_Supplied information_
==================================================

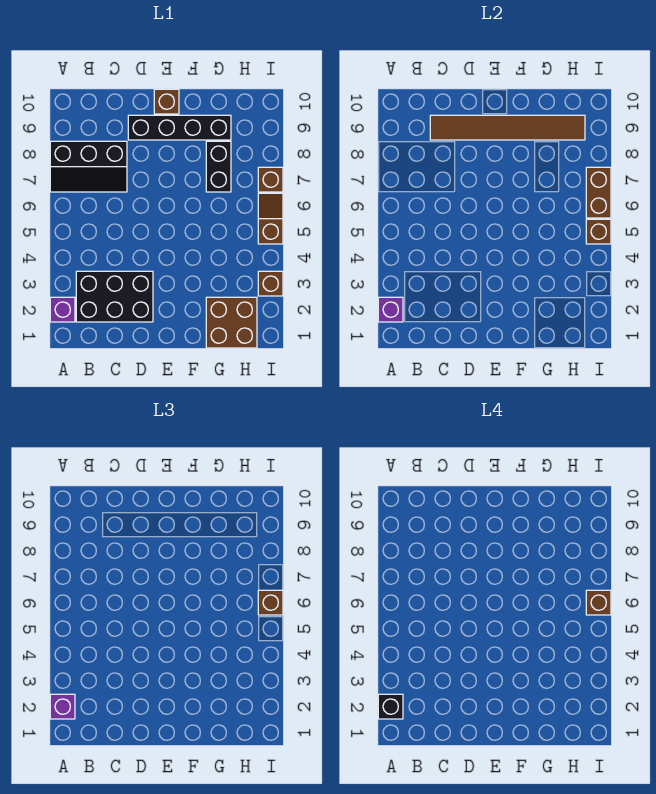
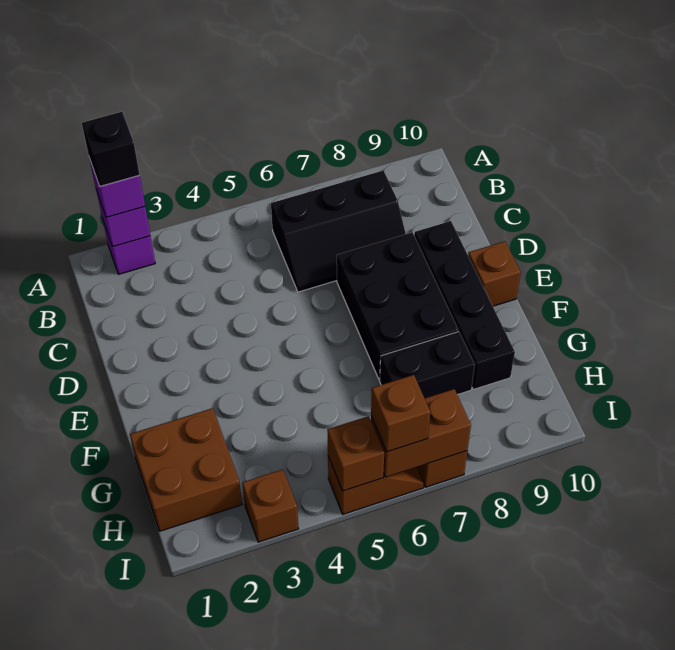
black slope A7:C8 level 1 top 8 -> black slope B6:C8 level 1 top B
black brick B2:D3 level 1 -> black brick D7:F8 level 1
brown tile C9:H9 level 2 -> none
brown brick I6 level 4 -> none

==================================================

_Task item_
Your task is to copy each line of the listing that holds the word "none".

_Answer space_
brown tile C9:H9 level 2 -> none
brown brick I6 level 4 -> none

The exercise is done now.